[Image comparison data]
----------
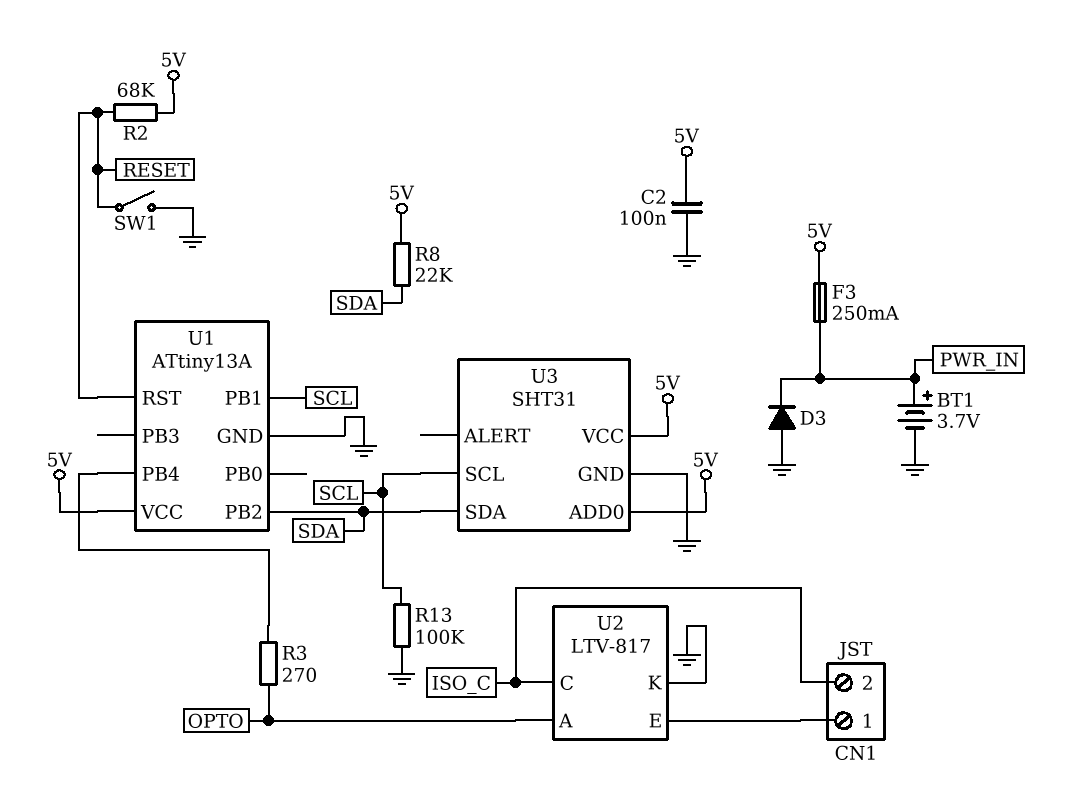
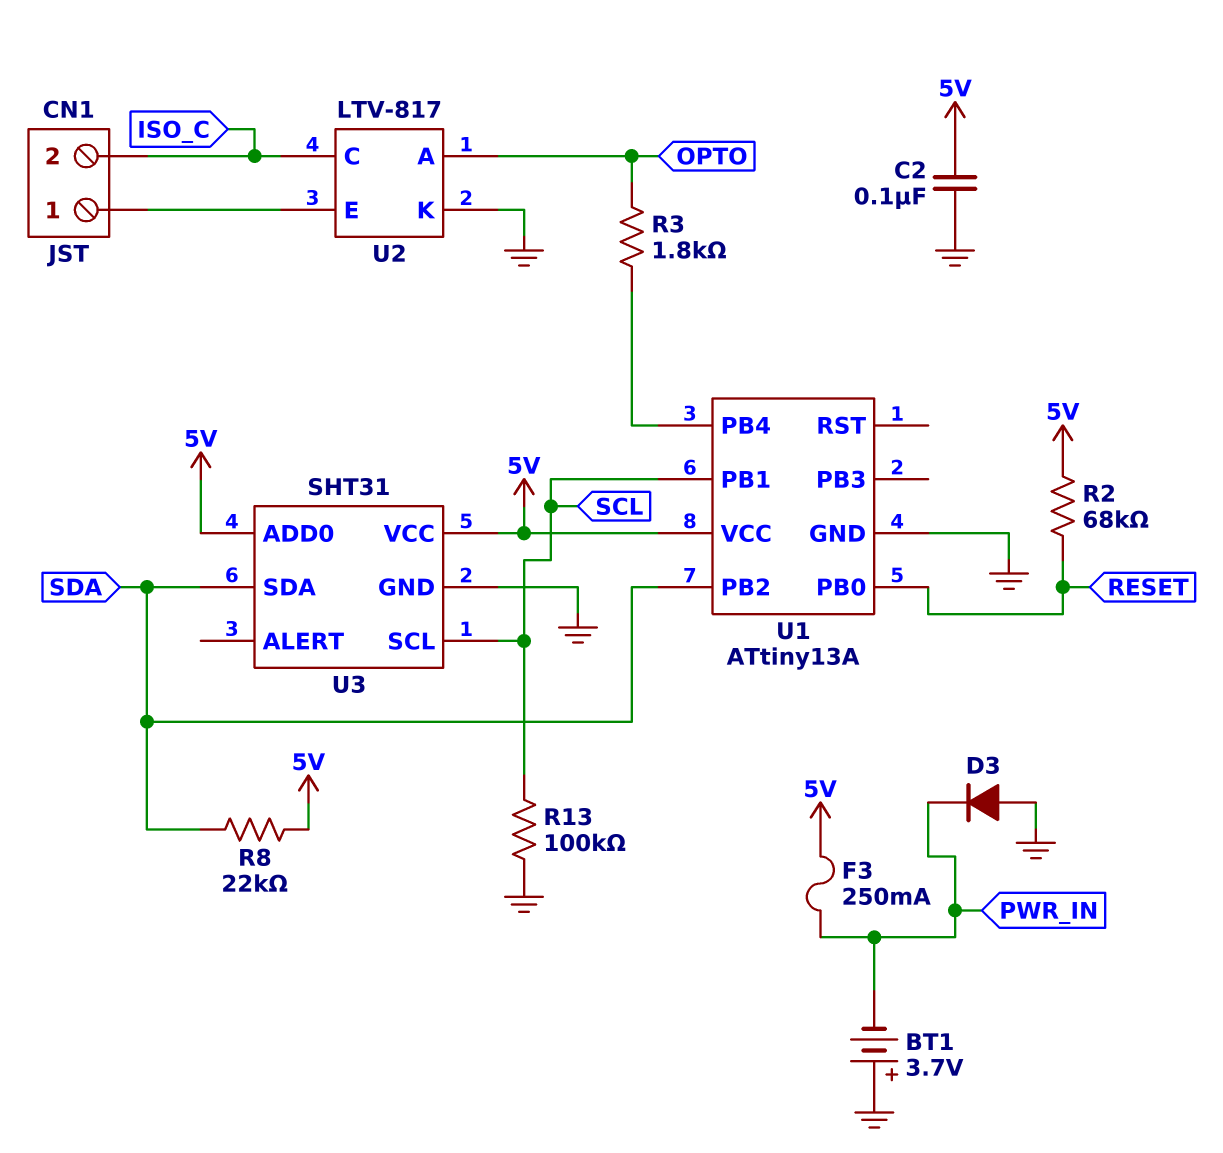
BT1: 3.7V (plus PWR_IN, minus GND) -> 3.7V (plus GND, minus PWR_IN)
R3: 270 (OPTO, U1/PB4) -> 1.8k (OPTO, U1/PB4)
SW1: switch (GND, RESET) -> none
U1 pin PB0: none -> RESET
U1 pin RST: RESET -> none

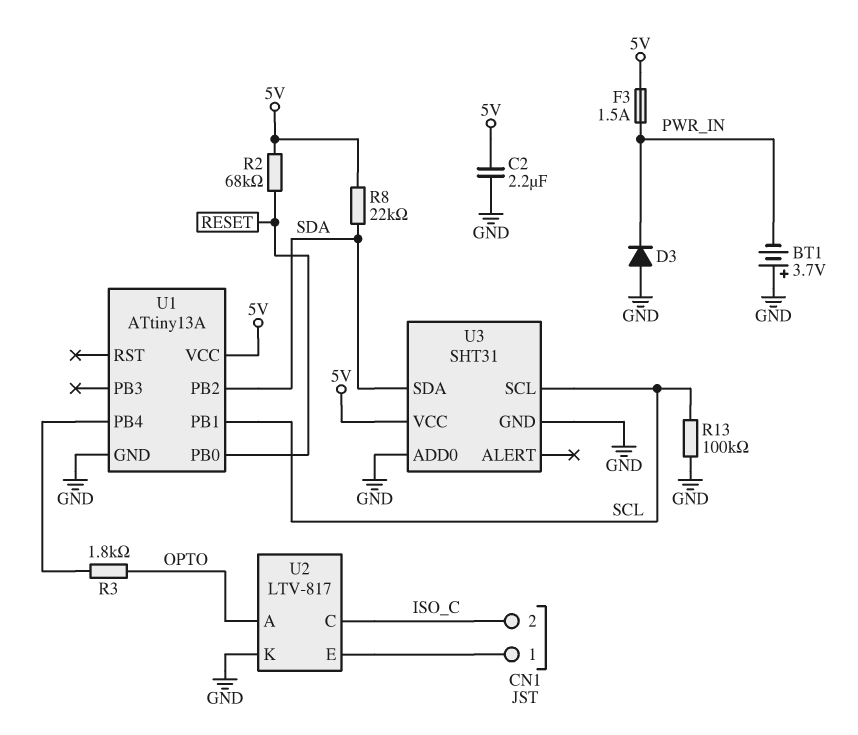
C2: 100nF (5V, GND) -> 2.2uF (5V, GND)
F3: 250mA (5V, PWR_IN) -> 1.5A (5V, PWR_IN)
U3 pin ADD0: 5V -> GND

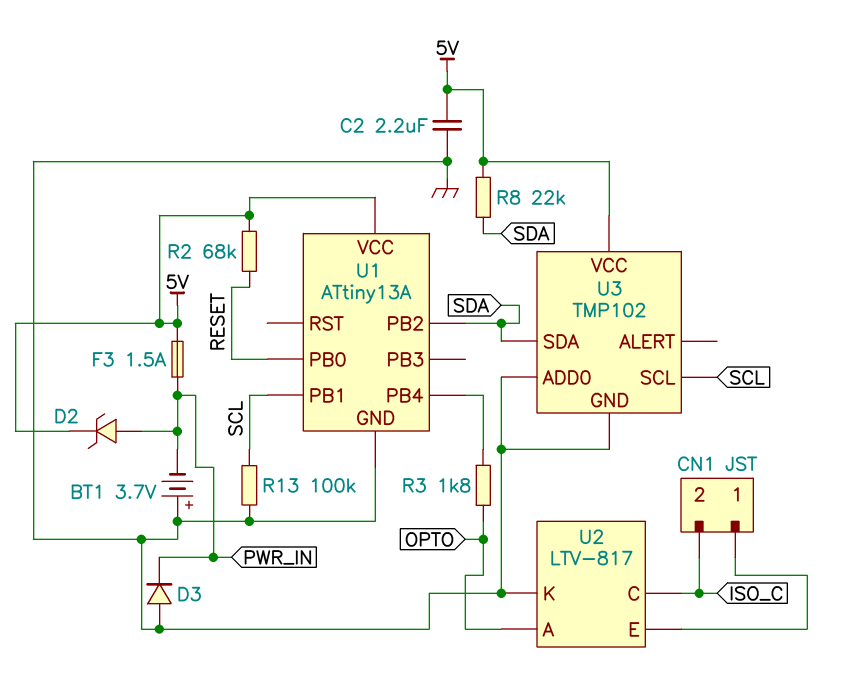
D2: none -> zener (A PWR_IN, K 5V)
U3: SHT31 -> TMP102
----------
→ **WORK ORDER**
Output must match the lines from the start of the records above through the line that contains "D2: none -> zener (A PWR_IN, K 5V)", exactly and with every picture removed.

→ **RESPONSE TO THIS TASK**
BT1: 3.7V (plus PWR_IN, minus GND) -> 3.7V (plus GND, minus PWR_IN)
R3: 270 (OPTO, U1/PB4) -> 1.8k (OPTO, U1/PB4)
SW1: switch (GND, RESET) -> none
U1 pin PB0: none -> RESET
U1 pin RST: RESET -> none

C2: 100nF (5V, GND) -> 2.2uF (5V, GND)
F3: 250mA (5V, PWR_IN) -> 1.5A (5V, PWR_IN)
U3 pin ADD0: 5V -> GND

D2: none -> zener (A PWR_IN, K 5V)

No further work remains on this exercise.